**WHAT IS NEEDED:**
All lines between the one holding "(258, 123) = (451, 199): orange" and the end of the material below, both ends included, should be restated exactly.

**DATA PROVIDED:**
[Start of Attachment]

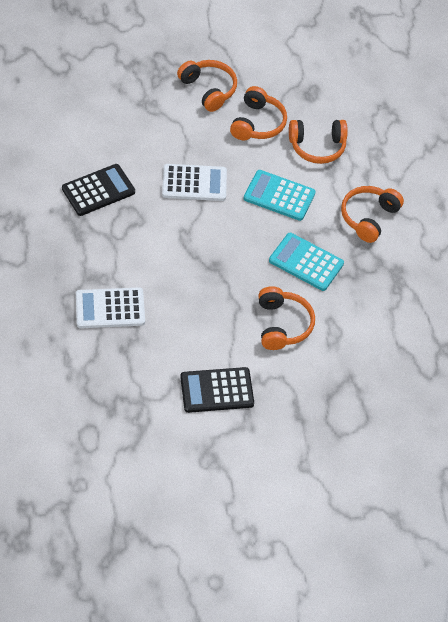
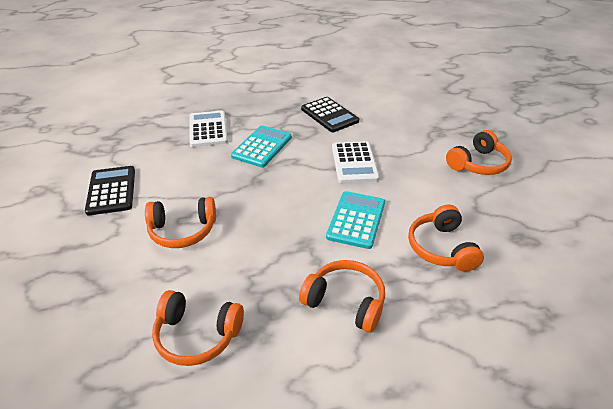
camera: 90 degrees right, 15 degrees down
(258, 123) = (451, 199): orange headphones -> orange headphones (197, 335)
(306, 262) = (267, 245): turquoise calculator -> turquoise calculator (262, 147)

[End of Attachment]

**OUTPUT OF THE TASK:**
(258, 123) = (451, 199): orange headphones -> orange headphones (197, 335)
(306, 262) = (267, 245): turquoise calculator -> turquoise calculator (262, 147)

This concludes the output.